• **EXERCISE DIRECTIONS**: Check every line of the entries that follow, and copy the ones containing "bulb".

• **DATASET EXTRACT**:
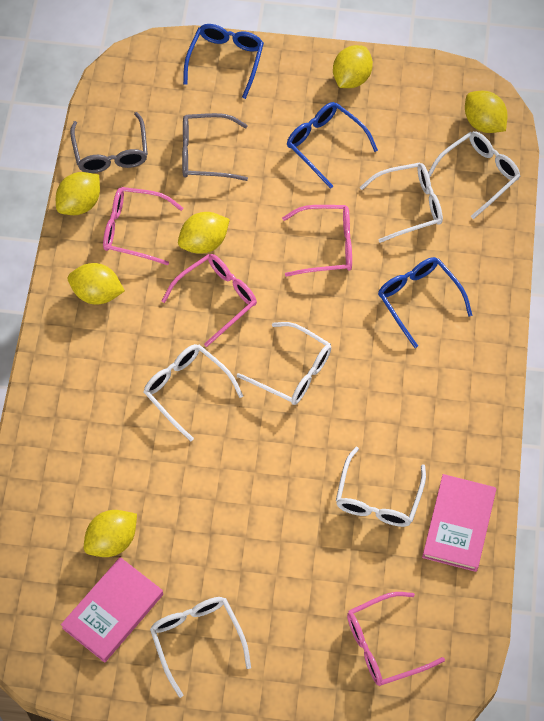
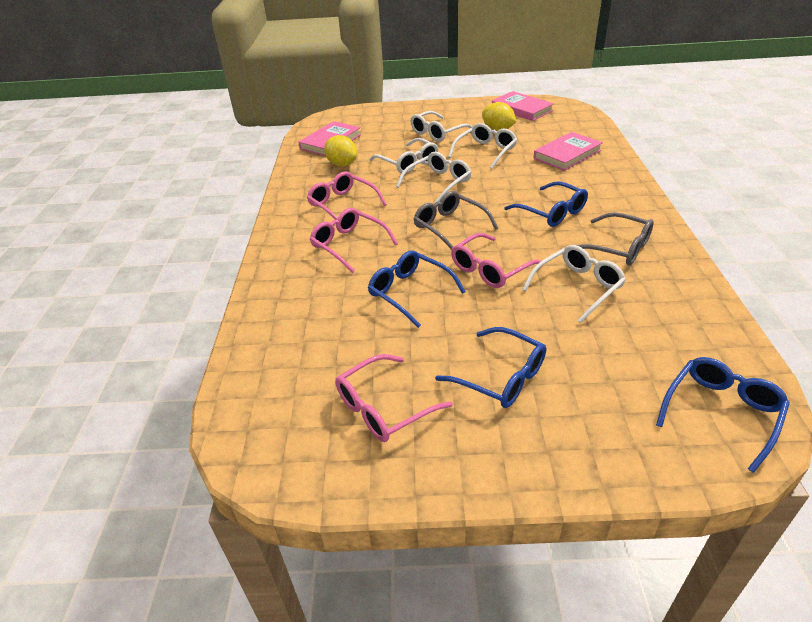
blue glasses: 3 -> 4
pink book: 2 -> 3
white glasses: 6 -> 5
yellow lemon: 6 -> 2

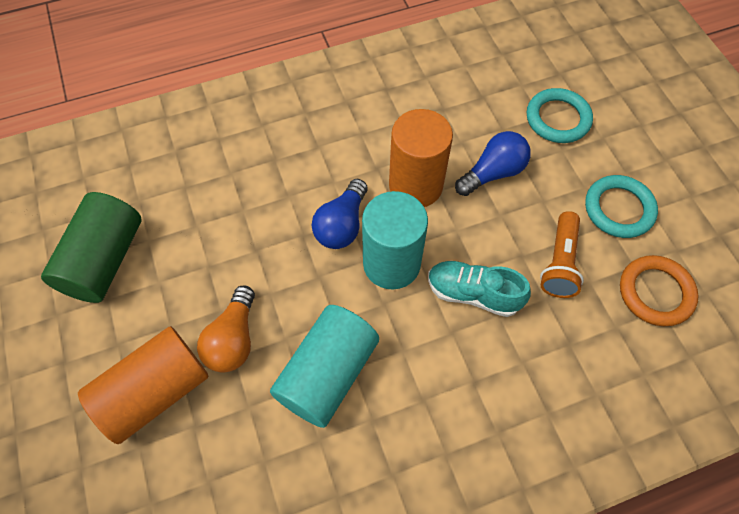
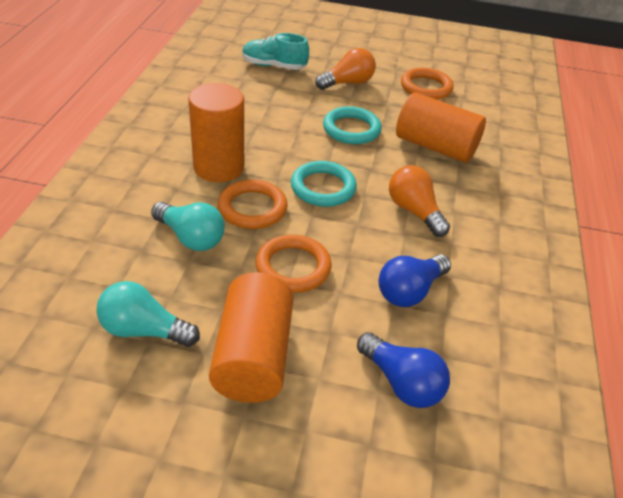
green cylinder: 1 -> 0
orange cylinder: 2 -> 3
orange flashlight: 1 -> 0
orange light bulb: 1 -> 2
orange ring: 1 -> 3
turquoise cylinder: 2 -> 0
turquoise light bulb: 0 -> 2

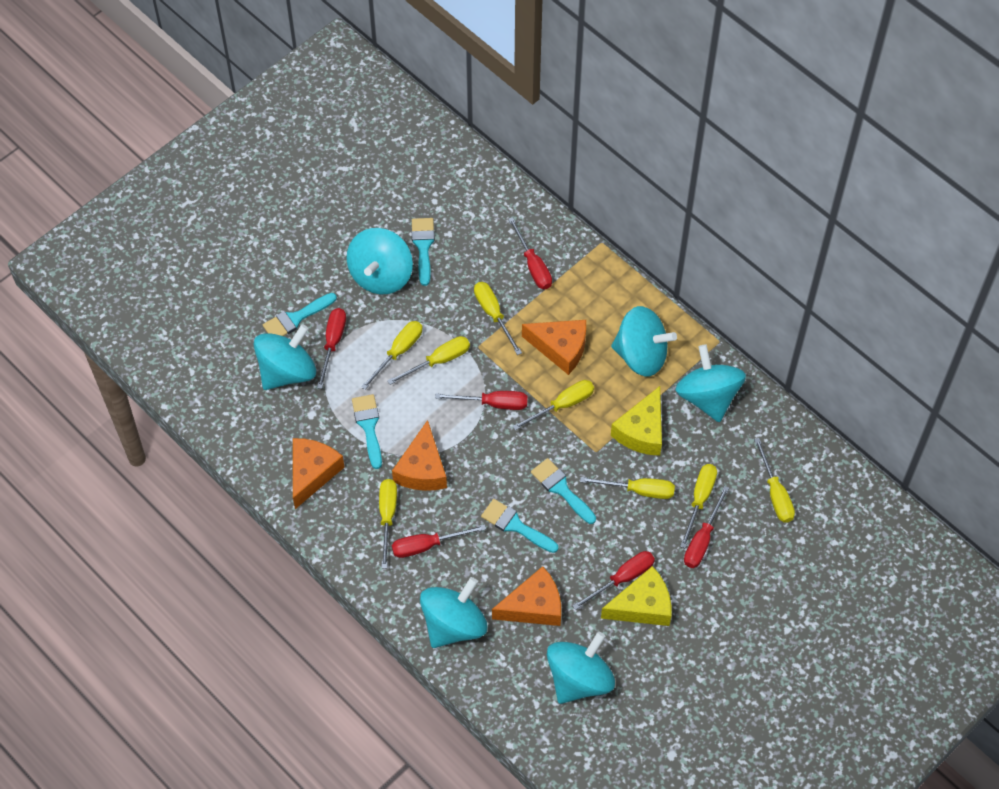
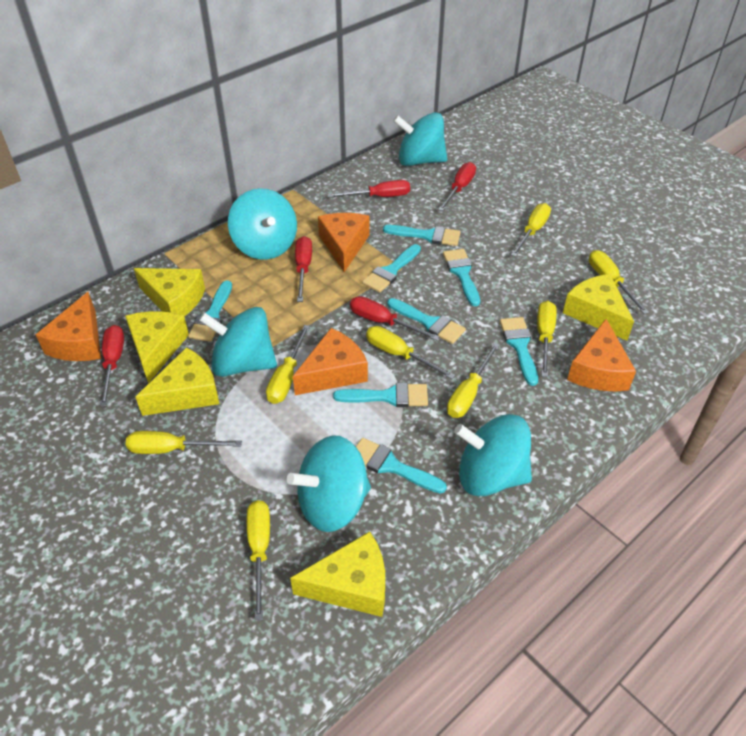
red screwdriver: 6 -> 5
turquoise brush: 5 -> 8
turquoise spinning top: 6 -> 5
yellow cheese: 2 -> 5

• **OUTPUT OF THE TASK**:
orange light bulb: 1 -> 2
turquoise light bulb: 0 -> 2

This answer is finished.